◆ Task goal ◆
Find the string "down" in the records. Copy every line it appears in.

◆ Object transformation records ◆
*** Block opens ***
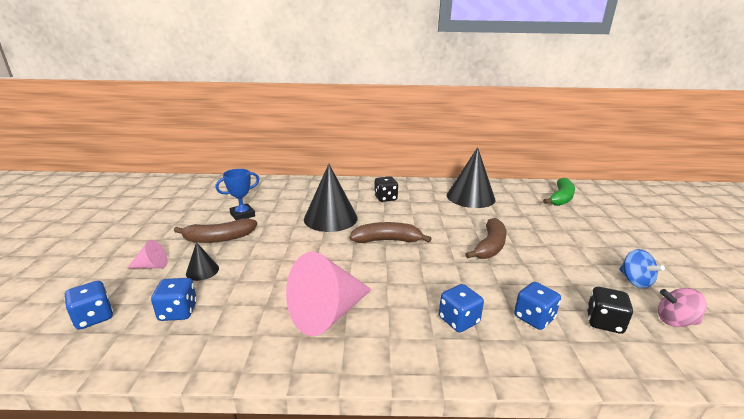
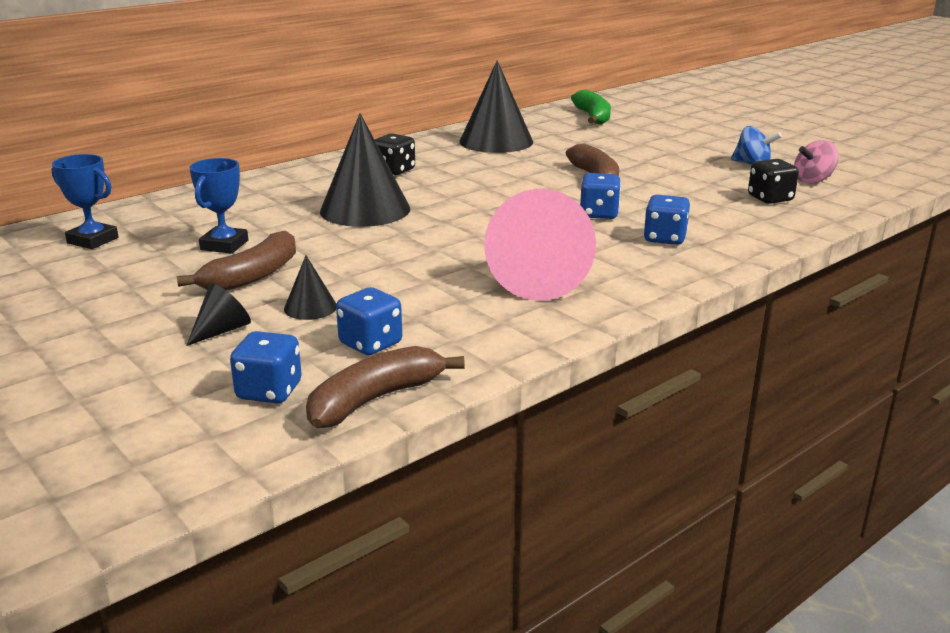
camera: 40 degrees left, 0 degrees up
(152, 266) = (222, 330): pink cone -> black cone
(209, 192) = (93, 240): none -> blue trophy
(387, 240) = (480, 207): brown banana -> brown banana (374, 399)
(533, 318) = (718, 215): blue dice -> blue dice (599, 214)

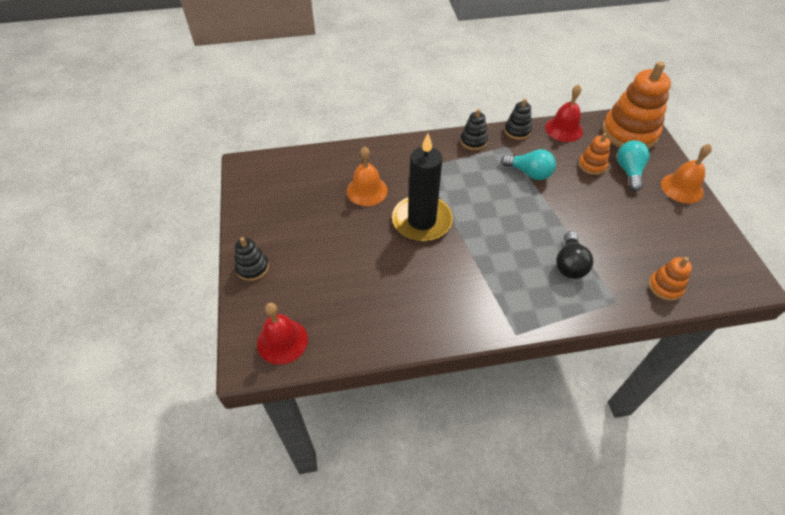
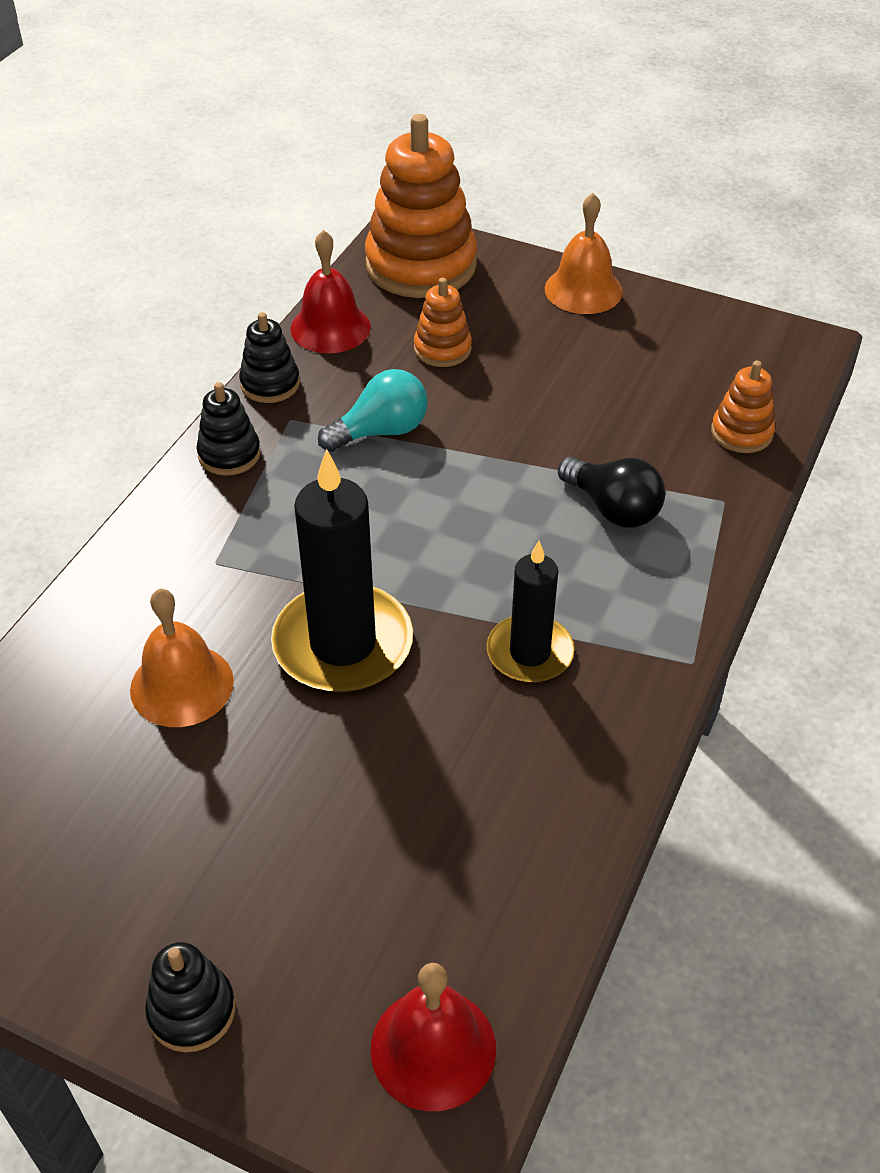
camera: 55 degrees left, 5 degrees down
(469, 277) = (529, 653): none -> black candle
(629, 171) = (497, 319): turquoise light bulb -> none

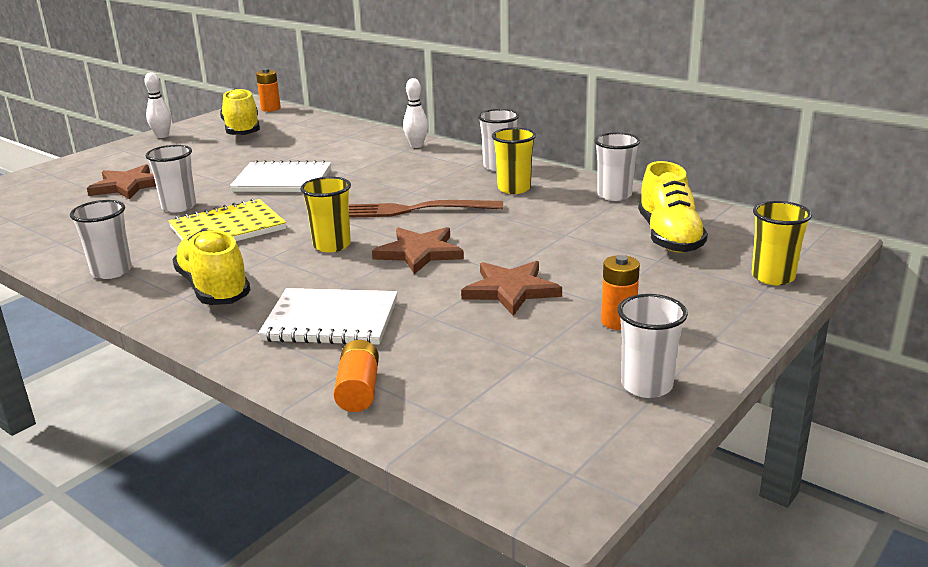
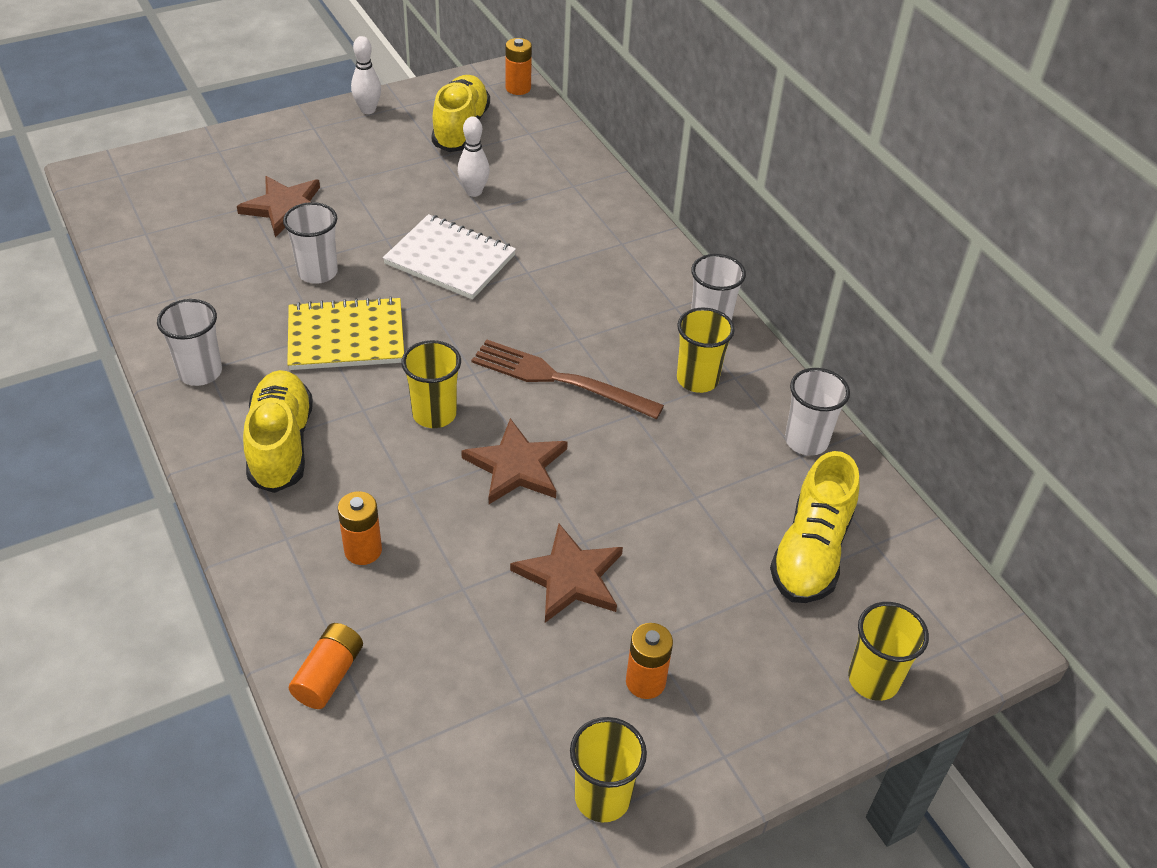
camera: 20 degrees right, 20 degrees up
(331, 320) = (363, 550): white notebook -> orange battery
(416, 145) = (641, 239): white bowling pin -> white bowling pin (474, 192)
(646, 385) = (602, 797): white cup -> yellow cup

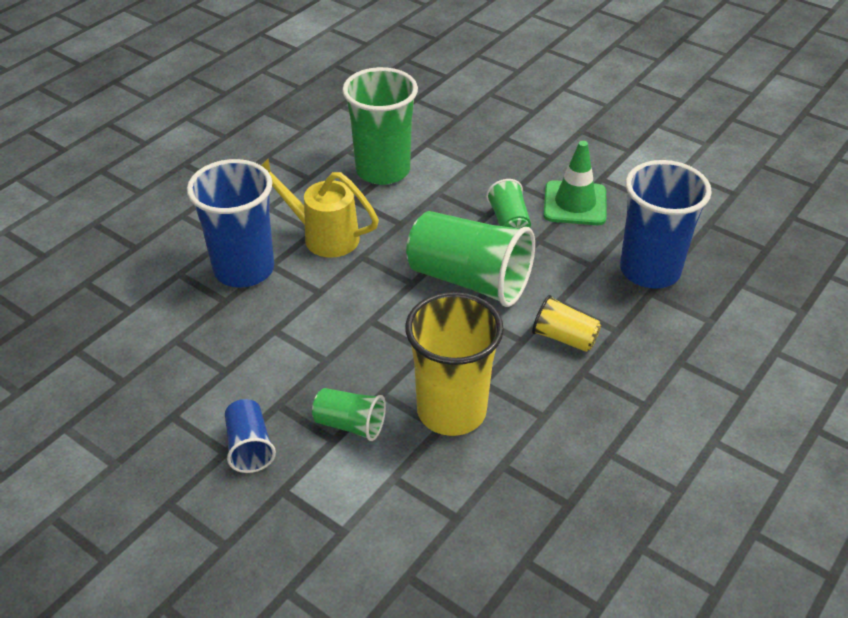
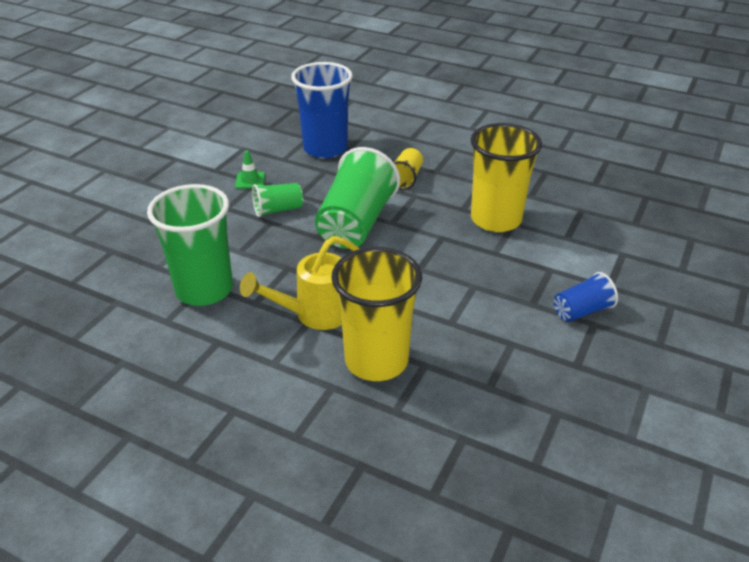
camera: 100 degrees left, 5 degrees down
(244, 269) = (376, 360): blue cup -> yellow cup
(322, 236) = (314, 314): yellow watering can -> yellow watering can turned 45 degrees clockwise
(350, 424) = (532, 263): green cup -> none
(575, 203) = (250, 180): green traffic cone -> green traffic cone, size x0.55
*** Block closes ***
◆ Exercise answer ◆
camera: 55 degrees left, 5 degrees down
camera: 100 degrees left, 5 degrees down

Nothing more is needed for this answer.